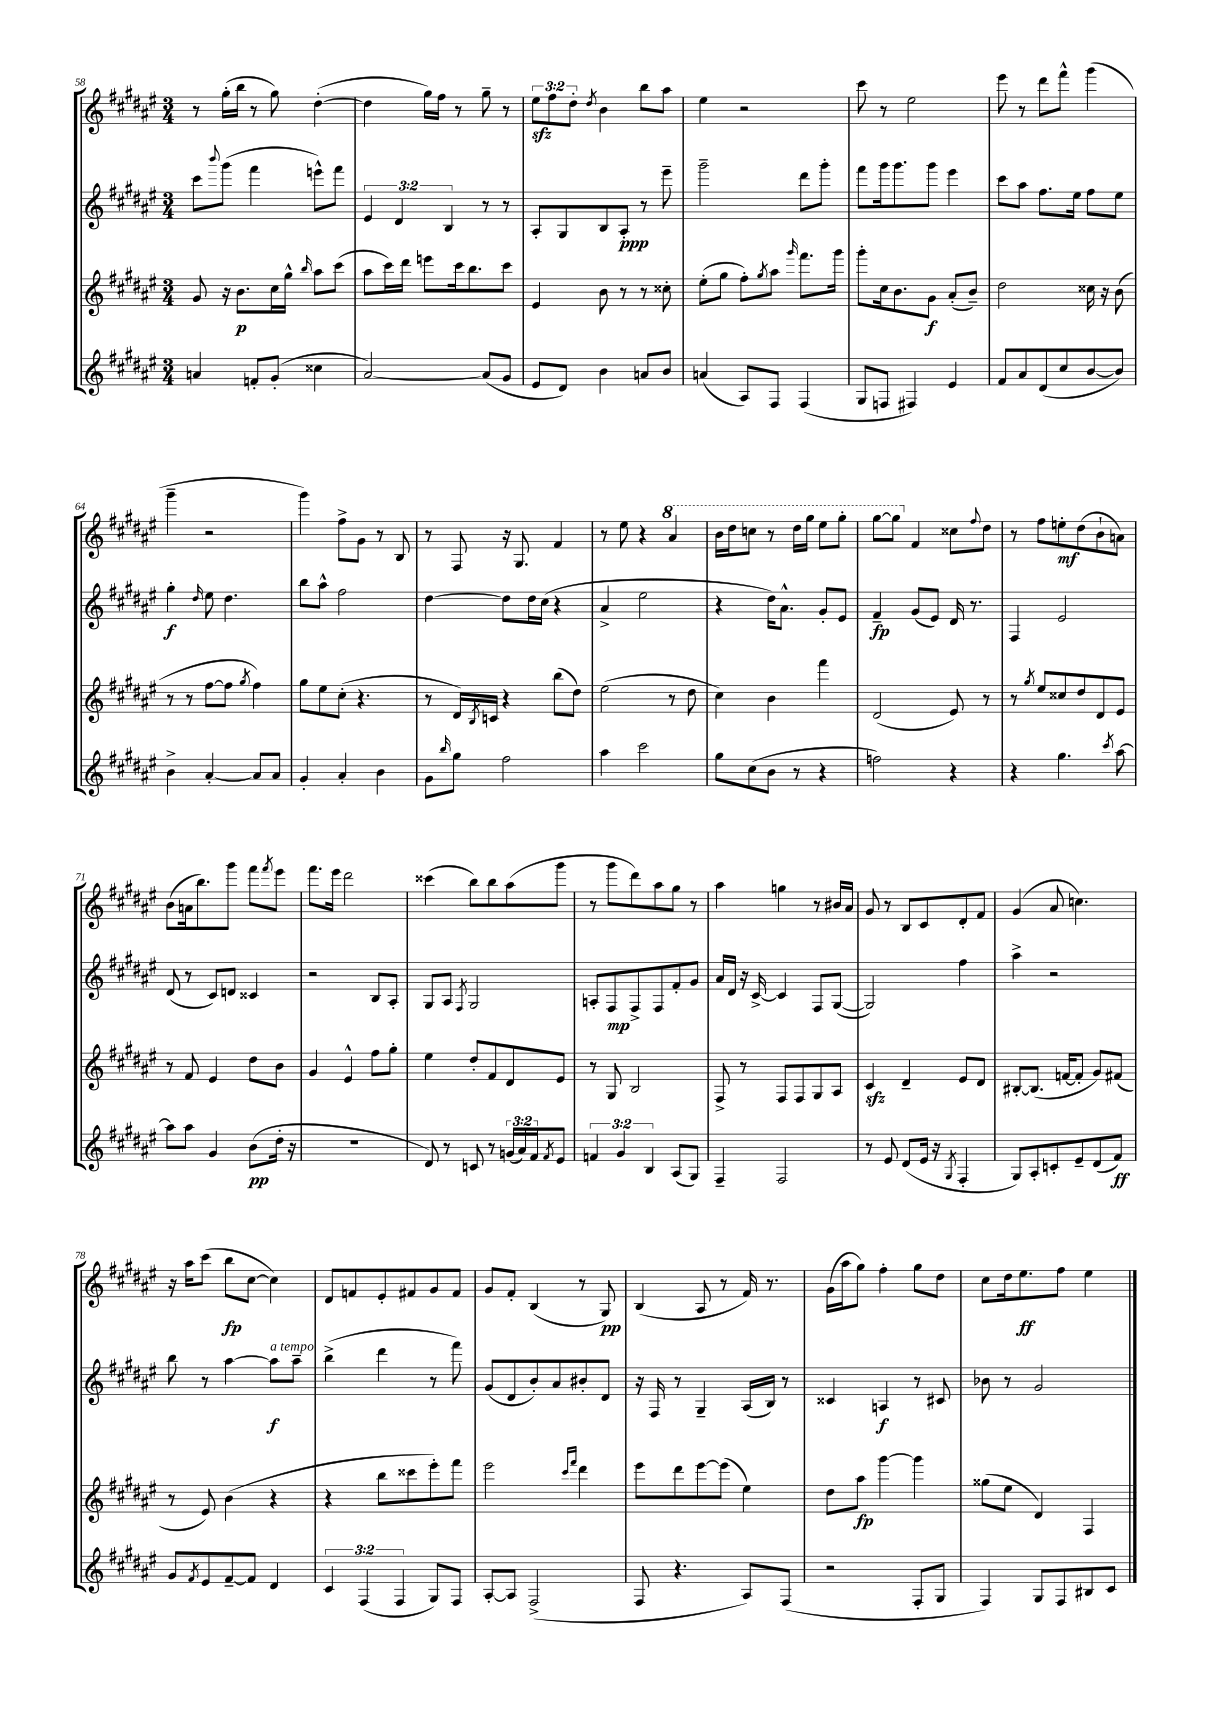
<<
\new StaffGroup <<
\new Staff = "s0" {
    \clef treble \key fis \major \numericTimeSignature \time 3/4 \override Staff.TupletNumber.text = #tuplet-number::calc-fraction-text
    r8 gis''16-.( b''16 r8 gis''8) dis''4~-.( |
    dis''4 gis''16) fis''16 r8 gis''8-- r8 |
    \tuplet 3/2 { eis''8\sfz fis''8 dis''8-. } \acciaccatura { dis''8 } b'4 b''8 ais''8 |
    eis''4 r2 |
    cis'''8 r8 eis''2 |
    eis'''8 r8 dis'''8 fis'''8-^ gis'''4( |
    gis'''4-- r2 |
    gis'''4) fis''8-> gis'8 r8 b8 |
    r8 fis8 r16 gis8. fis'4 |
    r8 eis''8 r4 \ottava #1 ais''4 |
    b''16 dis'''16 c'''8 r8 dis'''16 gis'''16 eis'''8 gis'''8-. |
    gis'''8~ gis'''8 \ottava #0 fis'4 cisis''8 \appoggiatura { fis''8 } dis''8 |
    r8 fis''8 e''8-.\mf dis''8( b'8-! a'8) |
    b'8( a'16 b''8.) gis'''8 fis'''8 \acciaccatura { fis'''8 } eis'''8 |
    fis'''8. eis'''16 dis'''2 |
    cisis'''4( b''8) b''8 ais''8( gis'''8 |
    r8 gis'''8 dis'''8) ais''8 gis''8 r8 |
    ais''4 g''4 r8 bis'16 ais'16 |
    gis'8 r8 b8 cis'8 dis'8-. fis'8 |
    gis'4( ais'8 c''4.) |
    r16 ais''16 cis'''8( b''8\fp cis''8~ cis''4) |
    dis'8 f'8 eis'8-. fis'8 gis'8 fis'8 |
    gis'8 fis'8-. b4( r8 gis8\pp) |
    b4( ais8 r8 fis'16) r8. |
    gis'16( ais''16 gis''8) fis''4-. gis''8 dis''8 |
    cis''8 dis''16 eis''8.\ff fis''8 eis''4 \bar "|." |
}
\new Staff = "s1" {
    \clef treble \key fis \major \numericTimeSignature \time 3/4 \override Staff.TupletNumber.text = #tuplet-number::calc-fraction-text
    cis'''8 \appoggiatura { b'''8 } gis'''8( fis'''4 e'''8-^) fis'''8 |
    \tuplet 3/2 { eis'4 dis'4 b4 } r8 r8 |
    ais8-. gis8 b8 ais8-.\ppp r8 eis'''8-- |
    gis'''2-- dis'''8 gis'''8-. |
    fis'''8 gis'''16 gis'''8. gis'''8 eis'''4 |
    cis'''8 ais''8 fis''8. eis''16 fis''8 eis''8 |
    gis''4-.\f \grace { dis''16 } eis''8 dis''4. |
    b''8 ais''8-^ fis''2 |
    dis''4~ dis''8 dis''16 cis''16( r4 |
    ais'4-> eis''2 |
    r4 dis''16) ais'8.-^ gis'8-. eis'8 |
    fis'4--\fp gis'8( eis'8) dis'16 r8. |
    fis4 eis'2 |
    dis'8( r8 cis'8) d'8 cisis'4 |
    r2 b8 ais8-. |
    gis8 ais8 \acciaccatura { fis8 } gis2 |
    a8-. fis8\mp fis8-> fis8 fis'8-. gis'8 |
    ais'16 dis'16 r16 cis'16~-> cis'4 fis8 gis8~( |
    gis2) fis''4 |
    ais''4-> r2 |
    b''8 r8 ais''4~ ais''8\f^\markup { \italic "a tempo" } ais''8-- |
    b''4->( dis'''4 r8 fis'''8) |
    gis'8( dis'8 b'8-.) ais'8 bis'8-. dis'8 |
    r16 fis16 r8 gis4-- ais16( b16) r8 |
    cisis'4 a4\f r8 cis'8 |
    bes'8 r8 gis'2 \bar "|." |
}
\new Staff = "s2" {
    \clef treble \key fis \major \numericTimeSignature \time 3/4
    gis'8 r16 b'8.\p cis''16 gis''16-^ \grace { b''16 } ais''8 cis'''8( |
    ais''8 cis'''16) dis'''16 e'''8 cis'''16 b''8. cis'''8 |
    eis'4 b'8 r8 r8 cisis''8-. |
    eis''8-.( gis''8 fis''8-.) \acciaccatura { gis''8 } ais''8 \grace { gis'''16 } fis'''8. gis'''16 |
    gis'''8-. cis''16 b'8. gis'8\f ais'8-.( b'8--) |
    dis''2 cisis''16 r16 b'8( |
    r8 r8 fis''8~ fis''8 \acciaccatura { gis''8 } fis''4) |
    gis''8 eis''8 cis''8-.( r4. |
    r8 dis'16) \acciaccatura { b8 } c'16 r4 b''8( dis''8) |
    eis''2( r8 dis''8 |
    cis''4) b'4 fis'''4 |
    dis'2( eis'8) r8 |
    r8 \acciaccatura { gis''8 } eis''8 cisis''8 dis''8 dis'8 eis'8 |
    r8 fis'8 eis'4 dis''8 b'8 |
    gis'4 eis'4-^ fis''8 gis''8-. |
    eis''4 dis''8-. fis'8 dis'8 eis'8 |
    r8 gis8 b2 |
    fis8-> r8 fis8 fis8 gis8 ais8 |
    cis'4\sfz dis'4-- eis'8 dis'8 |
    bis8~-. bis8.( f'16~ f'8-. gis'8) fis'8( |
    r8 eis'8) b'4( r4 |
    r4 b''8 cisis'''8 eis'''8-.) fis'''8 |
    eis'''2 \grace { cis'''16 fis'''16 } dis'''4 |
    eis'''8 dis'''8 eis'''8~ eis'''8( eis''4) |
    dis''8 ais''8\fp gis'''4~ gis'''4 |
    gisis''8( eis''8 dis'4) fis4 \bar "|." |
}
\new Staff = "s3" {
    \clef treble \key fis \major \numericTimeSignature \time 3/4 \override Staff.TupletNumber.text = #tuplet-number::calc-fraction-text
    a'4 f'8-. gis'8-.( cisis''4 |
    ais'2~) ais'8( gis'8 |
    eis'8 dis'8) b'4 a'8 b'8 |
    a'4( ais8) fis8 fis4( |
    gis8 f8 fis4) eis'4 |
    fis'8 ais'8 dis'8( cis''8 b'8~ b'8) |
    b'4-> ais'4~-. ais'8 ais'8 |
    gis'4-. ais'4-. b'4 |
    gis'8 \grace { b''16 } gis''8 fis''2 |
    ais''4 cis'''2 |
    gis''8 cis''8( b'8 r8 r4 |
    f''2) r4 |
    r4 gis''4. \acciaccatura { cis'''8 } ais''8~ |
    ais''8 ais''8 gis'4 b'8\pp( dis''16-. r16 |
    R2. |
    dis'8) r8 c'8 r8 \tuplet 3/2 { g'16( ais'16) fis'16 } \acciaccatura { fis'8 } eis'8 |
    \tuplet 3/2 { f'4 gis'4 b4 } ais8( gis8) |
    fis4-- fis2 |
    r8 eis'8 dis'8( eis'16 r16 \acciaccatura { gis8 } fis4-. |
    gis8) ais8-. c'8-. eis'8-- dis'8( fis'8\ff) |
    gis'8 \acciaccatura { fis'8 } eis'8 fis'8~-- fis'8 dis'4 |
    \tuplet 3/2 { cis'4 fis4( fis4 } gis8) fis8 |
    ais8~-. ais8 fis2->( |
    fis8 r4. ais8) fis8( |
    r2 fis8-. gis8 |
    fis4) gis8 fis8 bis8 cis'8 \bar "|." |
}
>>
>>
\layout { \context { \Score currentBarNumber = #58 } }
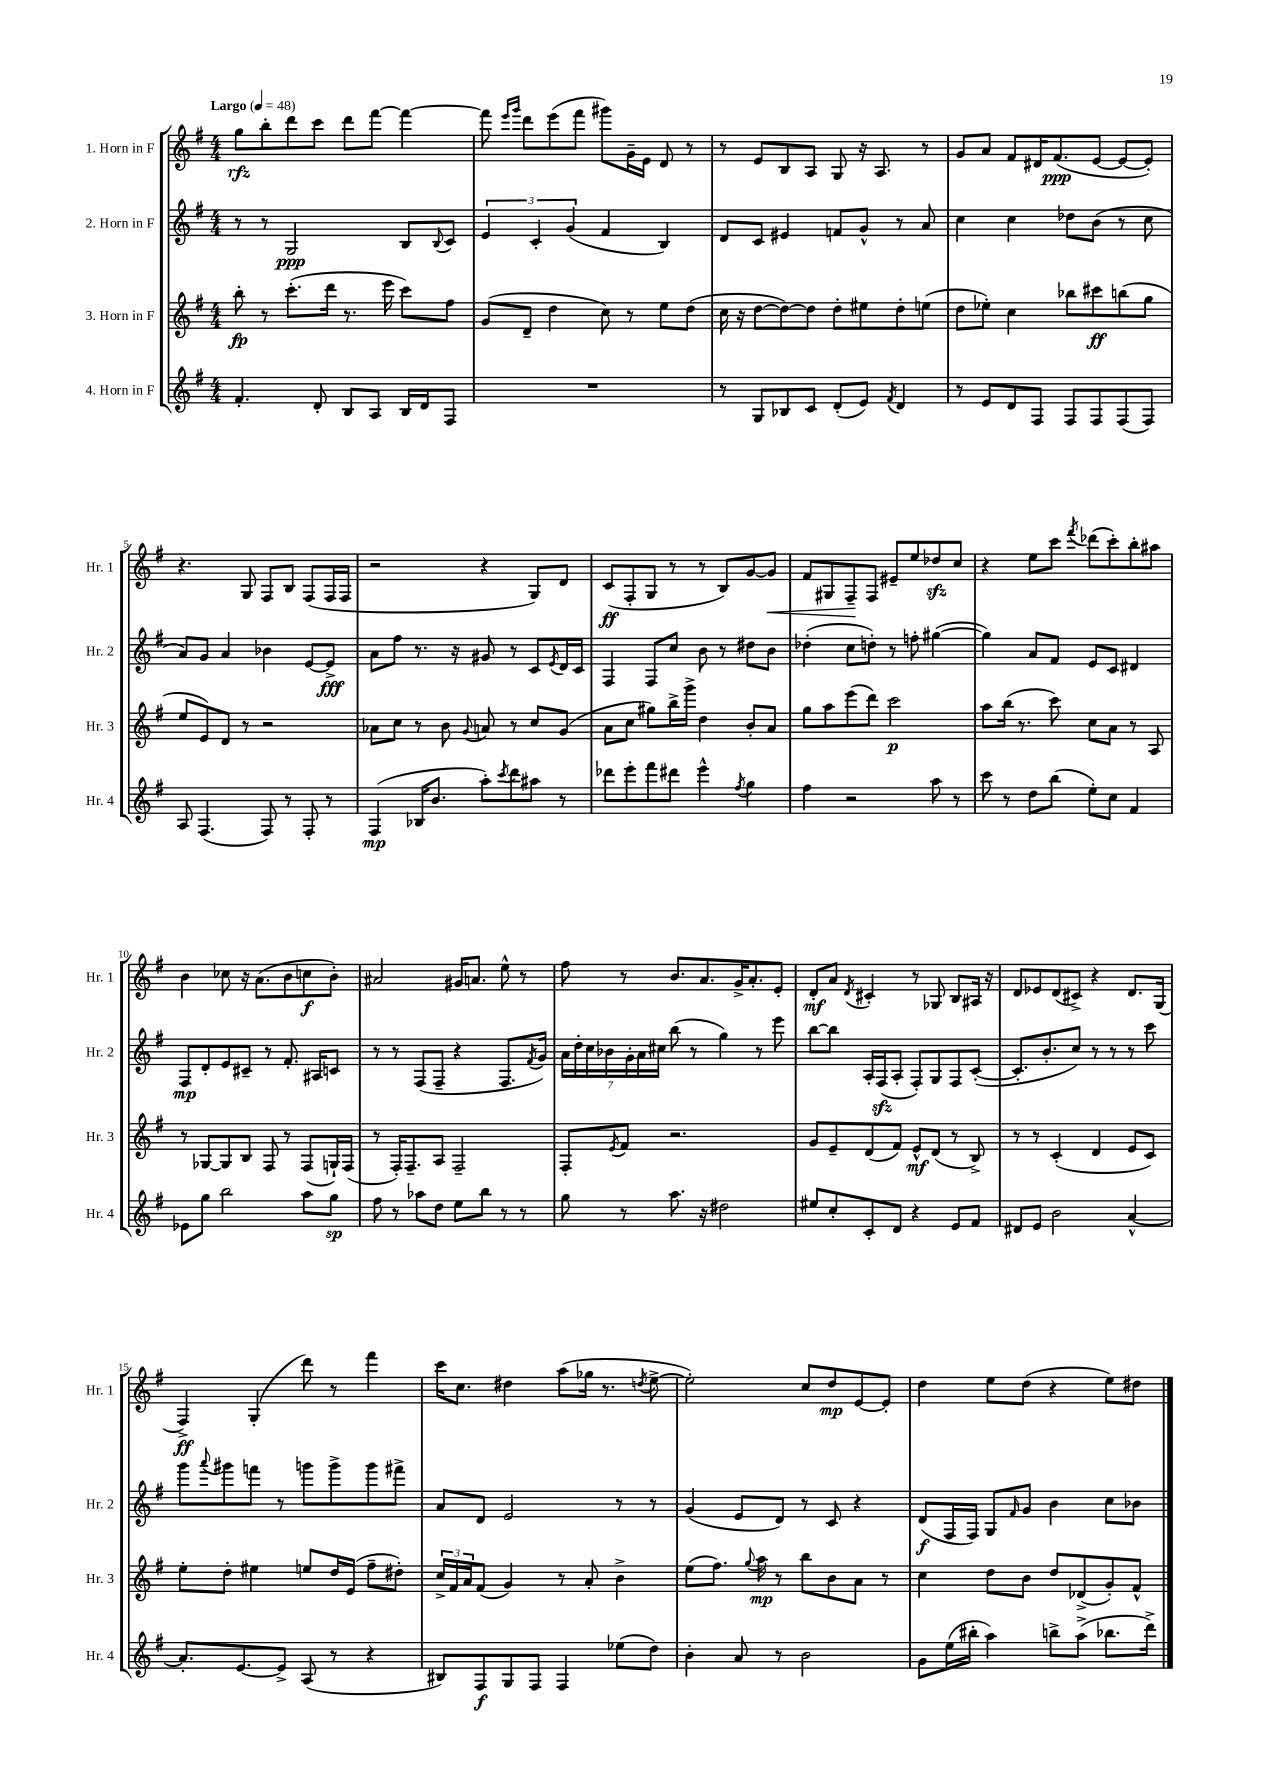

* **WHAT TO DO**
Reproduce the notation text of every record above verbatim, omitting the pictures from your answer.

* **WRITTEN REPLY**
<<
\new StaffGroup <<
\new Staff = "s0" {
    \clef treble \key fis \major \numericTimeSignature \time 3/4 \override Staff.TupletNumber.text = #tuplet-number::calc-fraction-text
    r8 gis''16-.( b''16 r8 gis''8) dis''4~-.( |
    dis''4 gis''16) fis''16 r8 gis''8-- r8 |
    \tuplet 3/2 { eis''8\sfz fis''8 dis''8-. } \acciaccatura { dis''8 } b'4 b''8 ais''8 |
    eis''4 r2 |
    cis'''8 r8 eis''2 |
    eis'''8 r8 dis'''8 fis'''8-^ gis'''4( |
    gis'''4-- r2 |
    gis'''4) fis''8-> gis'8 r8 b8 |
    r8 fis8 r16 gis8. fis'4 |
    r8 eis''8 r4 \ottava #1 ais''4 |
    b''16 dis'''16 c'''8 r8 dis'''16 gis'''16 eis'''8 gis'''8-. |
    gis'''8~ gis'''8 \ottava #0 fis'4 cisis''8 \appoggiatura { fis''8 } dis''8 |
    r8 fis''8 e''8-.\mf dis''8( b'8-! a'8) |
    b'8( a'16 b''8.) gis'''8 fis'''8 \acciaccatura { fis'''8 } eis'''8 |
    fis'''8. eis'''16 dis'''2 |
    cisis'''4( b''8) b''8 ais''8( gis'''8 |
    r8 gis'''8 dis'''8) ais''8 gis''8 r8 |
    ais''4 g''4 r8 bis'16 ais'16 |
    gis'8 r8 b8 cis'8 dis'8-. fis'8 |
    gis'4( ais'8 c''4.) |
    r16 ais''16 cis'''8( b''8\fp cis''8~ cis''4) |
    dis'8 f'8 eis'8-. fis'8 gis'8 fis'8 |
    gis'8 fis'8-. b4( r8 gis8\pp) |
    b4( ais8 r8 fis'16) r8. |
    gis'16( ais''16 gis''8) fis''4-. gis''8 dis''8 |
    cis''8 dis''16 eis''8.\ff fis''8 eis''4 \bar "|." |
}
\new Staff = "s1" {
    \clef treble \key fis \major \numericTimeSignature \time 3/4 \override Staff.TupletNumber.text = #tuplet-number::calc-fraction-text
    cis'''8 \appoggiatura { b'''8 } gis'''8( fis'''4 e'''8-^) fis'''8 |
    \tuplet 3/2 { eis'4 dis'4 b4 } r8 r8 |
    ais8-. gis8 b8 ais8-.\ppp r8 eis'''8-- |
    gis'''2-- dis'''8 gis'''8-. |
    fis'''8 gis'''16 gis'''8. gis'''8 eis'''4 |
    cis'''8 ais''8 fis''8. eis''16 fis''8 eis''8 |
    gis''4-.\f \grace { dis''16 } eis''8 dis''4. |
    b''8 ais''8-^ fis''2 |
    dis''4~ dis''8 dis''16 cis''16( r4 |
    ais'4-> eis''2 |
    r4 dis''16) ais'8.-^ gis'8-. eis'8 |
    fis'4--\fp gis'8( eis'8) dis'16 r8. |
    fis4 eis'2 |
    dis'8( r8 cis'8) d'8 cisis'4 |
    r2 b8 ais8-. |
    gis8 ais8 \acciaccatura { fis8 } gis2 |
    a8-. fis8\mp fis8-> fis8 fis'8-. gis'8 |
    ais'16 dis'16 r16 cis'16~-> cis'4 fis8 gis8~( |
    gis2) fis''4 |
    ais''4-> r2 |
    b''8 r8 ais''4~ ais''8\f^\markup { \italic "a tempo" } ais''8-- |
    b''4->( dis'''4 r8 fis'''8) |
    gis'8( dis'8 b'8-.) ais'8 bis'8-. dis'8 |
    r16 fis16 r8 gis4-- ais16( b16) r8 |
    cisis'4 a4\f r8 cis'8 |
    bes'8 r8 gis'2 \bar "|." |
}
\new Staff = "s2" {
    \clef treble \key fis \major \numericTimeSignature \time 3/4
    gis'8 r16 b'8.\p cis''16 gis''16-^ \grace { b''16 } ais''8 cis'''8( |
    ais''8 cis'''16) dis'''16 e'''8 cis'''16 b''8. cis'''8 |
    eis'4 b'8 r8 r8 cisis''8-. |
    eis''8-.( gis''8 fis''8-.) \acciaccatura { gis''8 } ais''8 \grace { gis'''16 } fis'''8. gis'''16 |
    gis'''8-. cis''16 b'8. gis'8\f ais'8-.( b'8--) |
    dis''2 cisis''16 r16 b'8( |
    r8 r8 fis''8~ fis''8 \acciaccatura { gis''8 } fis''4) |
    gis''8 eis''8 cis''8-.( r4. |
    r8 dis'16) \acciaccatura { b8 } c'16 r4 b''8( dis''8) |
    eis''2( r8 dis''8 |
    cis''4) b'4 fis'''4 |
    dis'2( eis'8) r8 |
    r8 \acciaccatura { gis''8 } eis''8 cisis''8 dis''8 dis'8 eis'8 |
    r8 fis'8 eis'4 dis''8 b'8 |
    gis'4 eis'4-^ fis''8 gis''8-. |
    eis''4 dis''8-. fis'8 dis'8 eis'8 |
    r8 gis8 b2 |
    fis8-> r8 fis8 fis8 gis8 ais8 |
    cis'4\sfz dis'4-- eis'8 dis'8 |
    bis8~-. bis8.( f'16~ f'8-. gis'8) fis'8( |
    r8 eis'8) b'4( r4 |
    r4 b''8 cisis'''8 eis'''8-.) fis'''8 |
    eis'''2 \grace { cis'''16 fis'''16 } dis'''4 |
    eis'''8 dis'''8 eis'''8~ eis'''8( eis''4) |
    dis''8 ais''8\fp gis'''4~ gis'''4 |
    gisis''8( eis''8 dis'4) fis4 \bar "|." |
}
\new Staff = "s3" {
    \clef treble \key fis \major \numericTimeSignature \time 3/4 \override Staff.TupletNumber.text = #tuplet-number::calc-fraction-text
    a'4 f'8-. gis'8-.( cisis''4 |
    ais'2~) ais'8( gis'8 |
    eis'8 dis'8) b'4 a'8 b'8 |
    a'4( ais8) fis8 fis4( |
    gis8 f8 fis4) eis'4 |
    fis'8 ais'8 dis'8( cis''8 b'8~ b'8) |
    b'4-> ais'4~-. ais'8 ais'8 |
    gis'4-. ais'4-. b'4 |
    gis'8 \grace { b''16 } gis''8 fis''2 |
    ais''4 cis'''2 |
    gis''8 cis''8( b'8 r8 r4 |
    f''2) r4 |
    r4 gis''4. \acciaccatura { cis'''8 } ais''8~ |
    ais''8 ais''8 gis'4 b'8\pp( dis''16-. r16 |
    R2. |
    dis'8) r8 c'8 r8 \tuplet 3/2 { g'16( ais'16) fis'16 } \acciaccatura { fis'8 } eis'8 |
    \tuplet 3/2 { f'4 gis'4 b4 } ais8( gis8) |
    fis4-- fis2 |
    r8 eis'8 dis'8( eis'16 r16 \acciaccatura { gis8 } fis4-. |
    gis8) ais8-. c'8-. eis'8-- dis'8( fis'8\ff) |
    gis'8 \acciaccatura { fis'8 } eis'8 fis'8~-- fis'8 dis'4 |
    \tuplet 3/2 { cis'4 fis4( fis4 } gis8) fis8 |
    ais8~-. ais8 fis2->( |
    fis8 r4. ais8) fis8( |
    r2 fis8-. gis8 |
    fis4) gis8 fis8 bis8 cis'8 \bar "|." |
}
>>
>>
\layout { \context { \Score currentBarNumber = #58 } }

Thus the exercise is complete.